*** Opening of Record set ***

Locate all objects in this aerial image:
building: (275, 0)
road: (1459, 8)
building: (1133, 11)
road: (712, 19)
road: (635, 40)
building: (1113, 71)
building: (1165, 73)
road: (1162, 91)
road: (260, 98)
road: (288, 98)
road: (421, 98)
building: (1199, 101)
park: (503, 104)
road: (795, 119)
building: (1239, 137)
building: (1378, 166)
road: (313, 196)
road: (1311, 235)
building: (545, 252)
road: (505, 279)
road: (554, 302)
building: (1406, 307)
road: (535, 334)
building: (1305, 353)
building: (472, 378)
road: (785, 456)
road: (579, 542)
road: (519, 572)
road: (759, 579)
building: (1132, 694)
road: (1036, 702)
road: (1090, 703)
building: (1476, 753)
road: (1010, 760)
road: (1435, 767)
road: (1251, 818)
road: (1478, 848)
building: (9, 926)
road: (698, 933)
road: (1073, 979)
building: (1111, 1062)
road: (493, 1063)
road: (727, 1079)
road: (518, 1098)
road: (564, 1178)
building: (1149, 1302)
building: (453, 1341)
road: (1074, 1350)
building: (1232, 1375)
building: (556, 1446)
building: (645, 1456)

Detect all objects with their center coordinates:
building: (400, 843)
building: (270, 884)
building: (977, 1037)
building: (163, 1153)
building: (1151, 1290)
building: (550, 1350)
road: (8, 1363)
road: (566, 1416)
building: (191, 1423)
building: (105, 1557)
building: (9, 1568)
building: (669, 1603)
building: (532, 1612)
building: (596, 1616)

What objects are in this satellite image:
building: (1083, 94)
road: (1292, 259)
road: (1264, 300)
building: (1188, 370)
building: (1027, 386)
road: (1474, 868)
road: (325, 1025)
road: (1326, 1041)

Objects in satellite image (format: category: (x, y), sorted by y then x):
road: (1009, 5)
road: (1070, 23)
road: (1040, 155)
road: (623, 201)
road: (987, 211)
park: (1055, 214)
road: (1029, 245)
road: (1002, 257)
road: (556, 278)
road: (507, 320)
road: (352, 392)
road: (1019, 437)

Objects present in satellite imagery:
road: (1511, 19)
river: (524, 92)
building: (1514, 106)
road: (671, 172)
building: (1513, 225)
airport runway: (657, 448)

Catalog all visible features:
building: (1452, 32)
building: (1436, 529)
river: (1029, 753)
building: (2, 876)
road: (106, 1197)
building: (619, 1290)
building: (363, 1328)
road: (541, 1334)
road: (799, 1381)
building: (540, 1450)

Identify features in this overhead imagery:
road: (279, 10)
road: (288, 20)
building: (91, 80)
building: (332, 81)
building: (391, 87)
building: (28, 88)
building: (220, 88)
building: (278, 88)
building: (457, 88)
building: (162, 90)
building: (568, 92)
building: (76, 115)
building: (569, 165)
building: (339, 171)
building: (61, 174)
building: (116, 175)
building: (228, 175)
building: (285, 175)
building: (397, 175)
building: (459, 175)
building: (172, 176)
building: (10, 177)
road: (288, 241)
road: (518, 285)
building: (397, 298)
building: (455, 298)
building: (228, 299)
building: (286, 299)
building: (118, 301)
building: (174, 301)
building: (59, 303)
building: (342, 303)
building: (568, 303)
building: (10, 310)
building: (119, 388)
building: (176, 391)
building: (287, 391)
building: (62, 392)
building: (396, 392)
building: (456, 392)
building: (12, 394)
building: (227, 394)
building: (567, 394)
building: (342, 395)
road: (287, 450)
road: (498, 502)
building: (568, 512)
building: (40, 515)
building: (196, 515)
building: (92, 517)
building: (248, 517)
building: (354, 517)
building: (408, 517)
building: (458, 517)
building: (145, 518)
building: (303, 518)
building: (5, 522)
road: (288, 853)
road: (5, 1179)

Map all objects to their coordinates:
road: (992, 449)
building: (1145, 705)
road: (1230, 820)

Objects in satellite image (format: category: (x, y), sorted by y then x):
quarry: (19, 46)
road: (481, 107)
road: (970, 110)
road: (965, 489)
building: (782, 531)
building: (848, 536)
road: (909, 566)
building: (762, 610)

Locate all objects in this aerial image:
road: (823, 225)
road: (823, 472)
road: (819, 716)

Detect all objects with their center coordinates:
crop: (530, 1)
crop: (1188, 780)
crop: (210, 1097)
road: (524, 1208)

*** Close of Record set ***

Instruction: Each line above is to be reproduced exactly. Leave none out.

Exercise result:
Locate all objects in this aerial image:
building: (275, 0)
road: (1459, 8)
building: (1133, 11)
road: (712, 19)
road: (635, 40)
building: (1113, 71)
building: (1165, 73)
road: (1162, 91)
road: (260, 98)
road: (288, 98)
road: (421, 98)
building: (1199, 101)
park: (503, 104)
road: (795, 119)
building: (1239, 137)
building: (1378, 166)
road: (313, 196)
road: (1311, 235)
building: (545, 252)
road: (505, 279)
road: (554, 302)
building: (1406, 307)
road: (535, 334)
building: (1305, 353)
building: (472, 378)
road: (785, 456)
road: (579, 542)
road: (519, 572)
road: (759, 579)
building: (1132, 694)
road: (1036, 702)
road: (1090, 703)
building: (1476, 753)
road: (1010, 760)
road: (1435, 767)
road: (1251, 818)
road: (1478, 848)
building: (9, 926)
road: (698, 933)
road: (1073, 979)
building: (1111, 1062)
road: (493, 1063)
road: (727, 1079)
road: (518, 1098)
road: (564, 1178)
building: (1149, 1302)
building: (453, 1341)
road: (1074, 1350)
building: (1232, 1375)
building: (556, 1446)
building: (645, 1456)

Detect all objects with their center coordinates:
building: (400, 843)
building: (270, 884)
building: (977, 1037)
building: (163, 1153)
building: (1151, 1290)
building: (550, 1350)
road: (8, 1363)
road: (566, 1416)
building: (191, 1423)
building: (105, 1557)
building: (9, 1568)
building: (669, 1603)
building: (532, 1612)
building: (596, 1616)

What objects are in this satellite image:
building: (1083, 94)
road: (1292, 259)
road: (1264, 300)
building: (1188, 370)
building: (1027, 386)
road: (1474, 868)
road: (325, 1025)
road: (1326, 1041)

Objects in satellite image (format: category: (x, y), sorted by y then x):
road: (1009, 5)
road: (1070, 23)
road: (1040, 155)
road: (623, 201)
road: (987, 211)
park: (1055, 214)
road: (1029, 245)
road: (1002, 257)
road: (556, 278)
road: (507, 320)
road: (352, 392)
road: (1019, 437)

Objects present in satellite imagery:
road: (1511, 19)
river: (524, 92)
building: (1514, 106)
road: (671, 172)
building: (1513, 225)
airport runway: (657, 448)

Catalog all visible features:
building: (1452, 32)
building: (1436, 529)
river: (1029, 753)
building: (2, 876)
road: (106, 1197)
building: (619, 1290)
building: (363, 1328)
road: (541, 1334)
road: (799, 1381)
building: (540, 1450)

Identify features in this overhead imagery:
road: (279, 10)
road: (288, 20)
building: (91, 80)
building: (332, 81)
building: (391, 87)
building: (28, 88)
building: (220, 88)
building: (278, 88)
building: (457, 88)
building: (162, 90)
building: (568, 92)
building: (76, 115)
building: (569, 165)
building: (339, 171)
building: (61, 174)
building: (116, 175)
building: (228, 175)
building: (285, 175)
building: (397, 175)
building: (459, 175)
building: (172, 176)
building: (10, 177)
road: (288, 241)
road: (518, 285)
building: (397, 298)
building: (455, 298)
building: (228, 299)
building: (286, 299)
building: (118, 301)
building: (174, 301)
building: (59, 303)
building: (342, 303)
building: (568, 303)
building: (10, 310)
building: (119, 388)
building: (176, 391)
building: (287, 391)
building: (62, 392)
building: (396, 392)
building: (456, 392)
building: (12, 394)
building: (227, 394)
building: (567, 394)
building: (342, 395)
road: (287, 450)
road: (498, 502)
building: (568, 512)
building: (40, 515)
building: (196, 515)
building: (92, 517)
building: (248, 517)
building: (354, 517)
building: (408, 517)
building: (458, 517)
building: (145, 518)
building: (303, 518)
building: (5, 522)
road: (288, 853)
road: (5, 1179)

Map all objects to their coordinates:
road: (992, 449)
building: (1145, 705)
road: (1230, 820)

Objects in satellite image (format: category: (x, y), sorted by y then x):
quarry: (19, 46)
road: (481, 107)
road: (970, 110)
road: (965, 489)
building: (782, 531)
building: (848, 536)
road: (909, 566)
building: (762, 610)

Locate all objects in this aerial image:
road: (823, 225)
road: (823, 472)
road: (819, 716)

Detect all objects with their center coordinates:
crop: (530, 1)
crop: (1188, 780)
crop: (210, 1097)
road: (524, 1208)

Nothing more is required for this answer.